Data excerpt:
[Start of section]

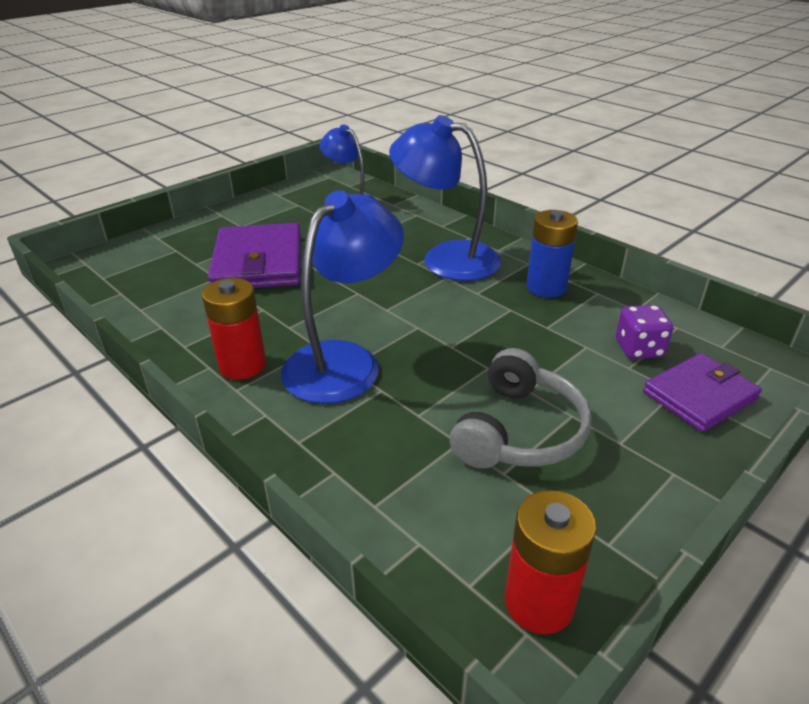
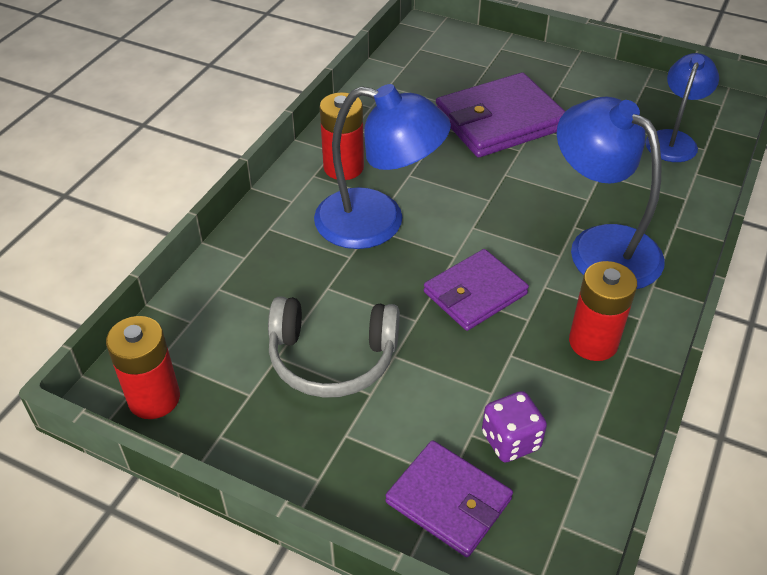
camera: 70 degrees right, 10 degrees up
(446, 258) = (601, 246): blue lamp -> blue lamp turned 45 degrees counterclockwise
(469, 327) = (475, 293): none -> purple wallet
(546, 287) = (593, 342): blue battery -> red battery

[End of section]

Your task: Give the listing again in full, exactly as it is, but without its images.

Solved exercise:
camera: 70 degrees right, 10 degrees up
(446, 258) = (601, 246): blue lamp -> blue lamp turned 45 degrees counterclockwise
(469, 327) = (475, 293): none -> purple wallet
(546, 287) = (593, 342): blue battery -> red battery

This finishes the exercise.